EXERCISE GOAL: A line qualifies if it holds the string "degrees". Copy every qualifying line from the records.

THE DATA:
◇ ◇ ◇ ◇ ◇ ◇ ◇

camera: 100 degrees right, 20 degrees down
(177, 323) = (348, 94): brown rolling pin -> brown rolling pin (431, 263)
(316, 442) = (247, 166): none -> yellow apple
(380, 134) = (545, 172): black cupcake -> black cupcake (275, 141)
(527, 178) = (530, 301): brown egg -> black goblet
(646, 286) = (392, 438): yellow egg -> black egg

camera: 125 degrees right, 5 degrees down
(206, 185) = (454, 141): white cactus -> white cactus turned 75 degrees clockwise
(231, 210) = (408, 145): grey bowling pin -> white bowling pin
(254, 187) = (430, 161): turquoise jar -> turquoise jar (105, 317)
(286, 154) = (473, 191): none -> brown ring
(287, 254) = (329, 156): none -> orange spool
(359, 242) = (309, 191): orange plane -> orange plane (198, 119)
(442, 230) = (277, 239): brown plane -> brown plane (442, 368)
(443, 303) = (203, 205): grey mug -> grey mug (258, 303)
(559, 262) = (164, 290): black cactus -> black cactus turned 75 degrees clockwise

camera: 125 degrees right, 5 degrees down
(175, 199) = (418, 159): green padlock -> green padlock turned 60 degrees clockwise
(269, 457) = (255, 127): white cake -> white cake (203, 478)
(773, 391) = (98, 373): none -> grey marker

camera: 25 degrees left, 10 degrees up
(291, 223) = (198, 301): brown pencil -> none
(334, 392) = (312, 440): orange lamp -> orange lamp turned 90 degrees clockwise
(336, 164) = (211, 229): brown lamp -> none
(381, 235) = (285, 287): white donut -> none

◇ ◇ ◇ ◇ ◇ ◇ ◇

ANSWER AREA:
camera: 100 degrees right, 20 degrees down
camera: 125 degrees right, 5 degrees down
(206, 185) = (454, 141): white cactus -> white cactus turned 75 degrees clockwise
(559, 262) = (164, 290): black cactus -> black cactus turned 75 degrees clockwise
camera: 125 degrees right, 5 degrees down
(175, 199) = (418, 159): green padlock -> green padlock turned 60 degrees clockwise
camera: 25 degrees left, 10 degrees up
(334, 392) = (312, 440): orange lamp -> orange lamp turned 90 degrees clockwise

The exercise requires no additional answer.